DIRECTIONS FOR THIS TASK:
Here is the task for the records below: repeat exactly the lines from the one with "camera: 60 degrees right, 15 degrees up" to the one with "(702, 215) = (644, 482): yellow", both included, and nothing else.

EXERCISE DATA:
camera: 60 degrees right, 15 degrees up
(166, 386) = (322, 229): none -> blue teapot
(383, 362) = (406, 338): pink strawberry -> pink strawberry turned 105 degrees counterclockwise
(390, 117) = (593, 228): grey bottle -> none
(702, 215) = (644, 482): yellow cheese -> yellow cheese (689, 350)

--

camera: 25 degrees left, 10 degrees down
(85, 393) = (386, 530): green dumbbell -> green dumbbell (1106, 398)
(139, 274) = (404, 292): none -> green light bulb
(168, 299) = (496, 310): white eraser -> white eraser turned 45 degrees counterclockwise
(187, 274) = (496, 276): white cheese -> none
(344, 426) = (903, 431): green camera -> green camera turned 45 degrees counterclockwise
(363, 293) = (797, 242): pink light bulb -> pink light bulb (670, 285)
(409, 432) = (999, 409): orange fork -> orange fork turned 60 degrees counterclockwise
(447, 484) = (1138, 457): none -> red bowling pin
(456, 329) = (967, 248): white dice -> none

...

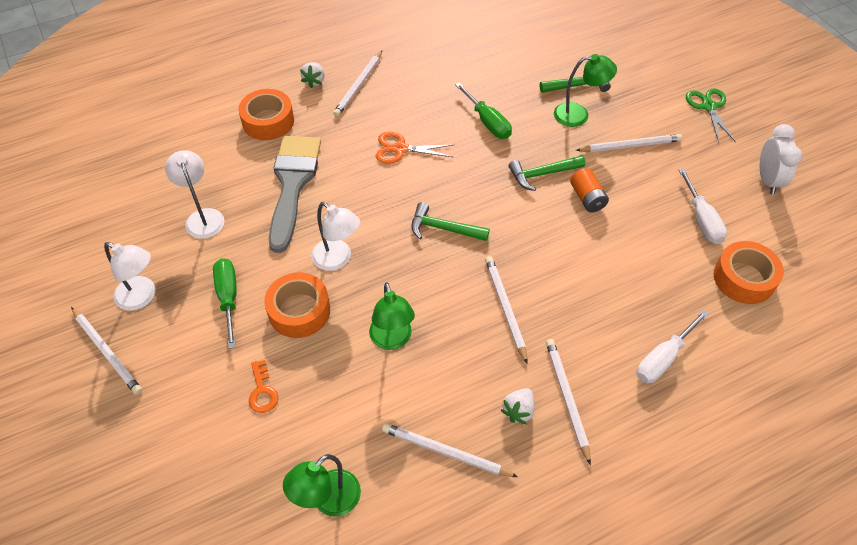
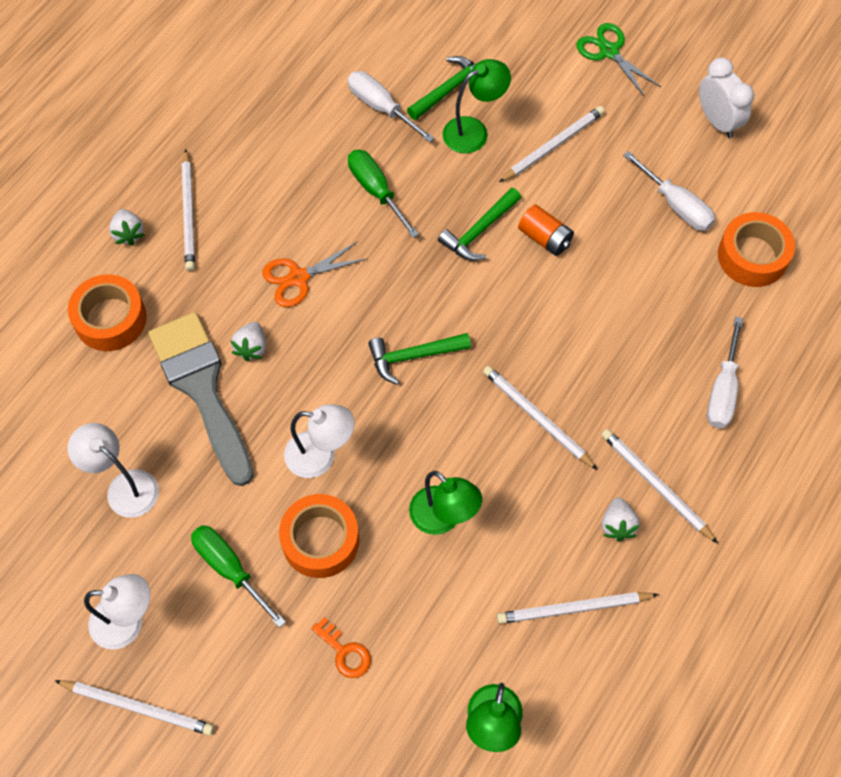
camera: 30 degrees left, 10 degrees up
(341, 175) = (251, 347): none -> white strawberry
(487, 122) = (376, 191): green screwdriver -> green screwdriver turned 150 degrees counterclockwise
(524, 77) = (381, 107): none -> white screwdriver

RESULT:
camera: 60 degrees right, 15 degrees up
(166, 386) = (322, 229): none -> blue teapot
(383, 362) = (406, 338): pink strawberry -> pink strawberry turned 105 degrees counterclockwise
(390, 117) = (593, 228): grey bottle -> none
(702, 215) = (644, 482): yellow cheese -> yellow cheese (689, 350)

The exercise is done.